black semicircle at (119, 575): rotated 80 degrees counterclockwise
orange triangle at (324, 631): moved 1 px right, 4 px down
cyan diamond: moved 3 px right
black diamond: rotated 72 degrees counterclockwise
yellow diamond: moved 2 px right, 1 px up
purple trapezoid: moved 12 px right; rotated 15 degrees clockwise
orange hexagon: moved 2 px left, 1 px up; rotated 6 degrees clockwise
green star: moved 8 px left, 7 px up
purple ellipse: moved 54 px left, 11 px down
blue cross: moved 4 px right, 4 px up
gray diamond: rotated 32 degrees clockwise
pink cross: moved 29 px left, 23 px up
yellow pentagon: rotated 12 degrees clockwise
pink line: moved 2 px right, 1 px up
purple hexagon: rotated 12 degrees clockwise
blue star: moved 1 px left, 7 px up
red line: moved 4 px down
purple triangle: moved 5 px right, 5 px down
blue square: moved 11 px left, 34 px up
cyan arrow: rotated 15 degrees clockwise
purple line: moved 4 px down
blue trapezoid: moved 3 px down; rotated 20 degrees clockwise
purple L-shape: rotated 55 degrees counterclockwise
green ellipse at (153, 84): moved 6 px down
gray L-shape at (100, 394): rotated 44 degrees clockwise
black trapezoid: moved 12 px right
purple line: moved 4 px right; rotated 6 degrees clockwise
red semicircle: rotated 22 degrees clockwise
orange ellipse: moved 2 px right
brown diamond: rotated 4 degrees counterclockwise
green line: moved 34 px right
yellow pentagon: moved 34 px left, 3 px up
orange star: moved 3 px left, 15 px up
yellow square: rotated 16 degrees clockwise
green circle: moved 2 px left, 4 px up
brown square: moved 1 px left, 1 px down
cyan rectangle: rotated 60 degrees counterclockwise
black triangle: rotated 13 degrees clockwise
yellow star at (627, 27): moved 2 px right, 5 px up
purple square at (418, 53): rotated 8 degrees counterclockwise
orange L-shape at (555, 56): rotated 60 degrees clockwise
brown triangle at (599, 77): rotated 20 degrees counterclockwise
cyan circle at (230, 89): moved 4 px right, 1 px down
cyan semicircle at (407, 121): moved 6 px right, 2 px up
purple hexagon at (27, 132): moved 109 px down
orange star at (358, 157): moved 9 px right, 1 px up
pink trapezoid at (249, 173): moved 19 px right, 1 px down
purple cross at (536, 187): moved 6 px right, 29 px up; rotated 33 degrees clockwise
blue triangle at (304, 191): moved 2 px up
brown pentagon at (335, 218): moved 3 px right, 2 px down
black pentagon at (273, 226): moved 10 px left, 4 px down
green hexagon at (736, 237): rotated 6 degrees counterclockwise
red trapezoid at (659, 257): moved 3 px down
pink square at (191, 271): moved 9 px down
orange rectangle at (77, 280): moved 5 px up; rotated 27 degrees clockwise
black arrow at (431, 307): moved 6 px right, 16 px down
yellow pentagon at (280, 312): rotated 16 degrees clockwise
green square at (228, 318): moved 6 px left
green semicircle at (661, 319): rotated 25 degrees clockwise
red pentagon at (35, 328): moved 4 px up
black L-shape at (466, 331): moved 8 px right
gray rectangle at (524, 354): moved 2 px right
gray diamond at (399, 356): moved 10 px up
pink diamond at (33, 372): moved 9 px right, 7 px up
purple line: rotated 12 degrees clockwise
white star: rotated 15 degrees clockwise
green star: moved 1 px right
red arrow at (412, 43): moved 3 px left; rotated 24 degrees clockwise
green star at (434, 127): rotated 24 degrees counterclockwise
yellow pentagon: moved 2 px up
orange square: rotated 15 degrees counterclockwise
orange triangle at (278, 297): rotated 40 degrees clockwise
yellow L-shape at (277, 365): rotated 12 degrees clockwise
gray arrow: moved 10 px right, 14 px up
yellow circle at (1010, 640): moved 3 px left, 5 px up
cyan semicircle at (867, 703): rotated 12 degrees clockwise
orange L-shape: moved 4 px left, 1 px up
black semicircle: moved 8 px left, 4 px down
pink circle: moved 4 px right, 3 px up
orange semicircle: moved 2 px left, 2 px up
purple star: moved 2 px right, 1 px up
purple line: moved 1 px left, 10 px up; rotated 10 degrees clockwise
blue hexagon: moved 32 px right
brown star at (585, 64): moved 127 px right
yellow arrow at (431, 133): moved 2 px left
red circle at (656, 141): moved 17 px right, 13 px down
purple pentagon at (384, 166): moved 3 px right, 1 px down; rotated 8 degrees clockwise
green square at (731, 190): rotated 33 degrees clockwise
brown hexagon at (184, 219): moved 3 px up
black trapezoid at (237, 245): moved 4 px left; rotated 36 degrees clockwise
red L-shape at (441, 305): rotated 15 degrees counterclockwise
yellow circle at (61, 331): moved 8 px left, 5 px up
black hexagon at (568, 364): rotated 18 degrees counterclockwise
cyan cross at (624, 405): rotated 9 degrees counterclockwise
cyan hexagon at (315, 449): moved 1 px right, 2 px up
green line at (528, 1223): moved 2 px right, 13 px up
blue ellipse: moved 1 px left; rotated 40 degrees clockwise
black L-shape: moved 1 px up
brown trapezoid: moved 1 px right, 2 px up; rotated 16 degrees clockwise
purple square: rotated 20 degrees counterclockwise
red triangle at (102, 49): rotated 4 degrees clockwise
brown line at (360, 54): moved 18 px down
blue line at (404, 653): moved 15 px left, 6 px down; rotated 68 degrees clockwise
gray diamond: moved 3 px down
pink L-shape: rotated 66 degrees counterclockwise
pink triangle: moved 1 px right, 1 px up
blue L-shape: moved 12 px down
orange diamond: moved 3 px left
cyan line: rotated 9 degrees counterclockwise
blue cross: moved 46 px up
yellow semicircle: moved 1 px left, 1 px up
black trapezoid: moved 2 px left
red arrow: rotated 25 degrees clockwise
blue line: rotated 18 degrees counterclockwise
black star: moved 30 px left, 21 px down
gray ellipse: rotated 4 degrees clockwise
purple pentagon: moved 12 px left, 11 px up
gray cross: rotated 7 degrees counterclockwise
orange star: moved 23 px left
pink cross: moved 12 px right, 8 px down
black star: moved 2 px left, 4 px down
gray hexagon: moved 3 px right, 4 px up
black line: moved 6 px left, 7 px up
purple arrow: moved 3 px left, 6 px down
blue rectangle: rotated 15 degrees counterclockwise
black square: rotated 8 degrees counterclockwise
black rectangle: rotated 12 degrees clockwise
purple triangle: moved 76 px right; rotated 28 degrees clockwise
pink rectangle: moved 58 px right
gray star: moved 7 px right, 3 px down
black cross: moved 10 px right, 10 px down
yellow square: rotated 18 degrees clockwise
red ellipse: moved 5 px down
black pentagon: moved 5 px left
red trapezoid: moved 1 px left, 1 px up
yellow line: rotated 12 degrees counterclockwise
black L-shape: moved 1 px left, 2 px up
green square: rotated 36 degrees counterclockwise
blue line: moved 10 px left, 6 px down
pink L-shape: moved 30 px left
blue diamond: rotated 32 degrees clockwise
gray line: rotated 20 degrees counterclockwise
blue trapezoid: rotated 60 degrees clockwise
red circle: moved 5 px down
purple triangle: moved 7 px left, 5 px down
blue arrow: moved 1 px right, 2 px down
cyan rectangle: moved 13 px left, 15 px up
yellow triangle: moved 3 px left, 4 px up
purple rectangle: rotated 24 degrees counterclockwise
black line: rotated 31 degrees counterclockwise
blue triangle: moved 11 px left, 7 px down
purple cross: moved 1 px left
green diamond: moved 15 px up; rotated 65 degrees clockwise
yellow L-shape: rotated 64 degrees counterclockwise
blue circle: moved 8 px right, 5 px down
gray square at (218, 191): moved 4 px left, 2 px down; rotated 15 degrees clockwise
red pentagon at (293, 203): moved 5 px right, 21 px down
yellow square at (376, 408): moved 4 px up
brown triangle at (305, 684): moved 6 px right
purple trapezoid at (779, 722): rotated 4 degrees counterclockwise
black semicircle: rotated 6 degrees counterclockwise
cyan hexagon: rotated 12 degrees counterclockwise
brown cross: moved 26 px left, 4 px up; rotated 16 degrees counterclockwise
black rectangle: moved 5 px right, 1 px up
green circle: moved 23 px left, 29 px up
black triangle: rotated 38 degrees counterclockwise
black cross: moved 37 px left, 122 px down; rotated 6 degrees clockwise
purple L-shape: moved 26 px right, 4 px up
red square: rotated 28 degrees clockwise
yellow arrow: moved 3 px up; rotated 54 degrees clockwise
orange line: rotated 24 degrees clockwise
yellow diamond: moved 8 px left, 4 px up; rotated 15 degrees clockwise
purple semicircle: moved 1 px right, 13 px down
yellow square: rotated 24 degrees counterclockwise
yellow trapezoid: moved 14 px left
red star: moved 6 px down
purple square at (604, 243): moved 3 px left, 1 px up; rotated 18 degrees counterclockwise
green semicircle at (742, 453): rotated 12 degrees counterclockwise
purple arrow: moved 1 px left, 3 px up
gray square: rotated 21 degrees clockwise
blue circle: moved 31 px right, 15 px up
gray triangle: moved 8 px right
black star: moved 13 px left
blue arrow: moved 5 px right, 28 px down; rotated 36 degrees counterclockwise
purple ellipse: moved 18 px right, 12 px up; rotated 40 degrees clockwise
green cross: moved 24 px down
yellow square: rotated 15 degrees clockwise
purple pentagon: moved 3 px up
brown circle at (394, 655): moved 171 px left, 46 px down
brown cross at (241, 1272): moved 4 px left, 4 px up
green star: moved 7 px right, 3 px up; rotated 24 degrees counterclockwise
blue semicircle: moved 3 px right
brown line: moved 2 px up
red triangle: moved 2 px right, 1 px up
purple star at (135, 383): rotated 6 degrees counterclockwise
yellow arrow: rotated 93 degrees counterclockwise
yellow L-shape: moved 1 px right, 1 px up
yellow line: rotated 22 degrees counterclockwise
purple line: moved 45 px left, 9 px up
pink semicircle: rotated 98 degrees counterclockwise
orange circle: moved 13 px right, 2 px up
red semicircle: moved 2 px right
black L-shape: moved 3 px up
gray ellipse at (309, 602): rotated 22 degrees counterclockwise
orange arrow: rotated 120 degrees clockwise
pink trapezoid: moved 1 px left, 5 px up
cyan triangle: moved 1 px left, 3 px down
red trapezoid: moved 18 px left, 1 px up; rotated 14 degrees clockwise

[EXERCISE BRIEF] In the entries above, find the line with "yellow square at (376, 408): moved 4 px up" and the line with "gray square: rotated 21 degrees clockwise", then restate word for word both of them and every line between, with nothing more.

[EXERCISE RESULT]
yellow square at (376, 408): moved 4 px up
brown triangle at (305, 684): moved 6 px right
purple trapezoid at (779, 722): rotated 4 degrees counterclockwise
black semicircle: rotated 6 degrees counterclockwise
cyan hexagon: rotated 12 degrees counterclockwise
brown cross: moved 26 px left, 4 px up; rotated 16 degrees counterclockwise
black rectangle: moved 5 px right, 1 px up
green circle: moved 23 px left, 29 px up
black triangle: rotated 38 degrees counterclockwise
black cross: moved 37 px left, 122 px down; rotated 6 degrees clockwise
purple L-shape: moved 26 px right, 4 px up
red square: rotated 28 degrees clockwise
yellow arrow: moved 3 px up; rotated 54 degrees clockwise
orange line: rotated 24 degrees clockwise
yellow diamond: moved 8 px left, 4 px up; rotated 15 degrees clockwise
purple semicircle: moved 1 px right, 13 px down
yellow square: rotated 24 degrees counterclockwise
yellow trapezoid: moved 14 px left
red star: moved 6 px down
purple square at (604, 243): moved 3 px left, 1 px up; rotated 18 degrees counterclockwise
green semicircle at (742, 453): rotated 12 degrees counterclockwise
purple arrow: moved 1 px left, 3 px up
gray square: rotated 21 degrees clockwise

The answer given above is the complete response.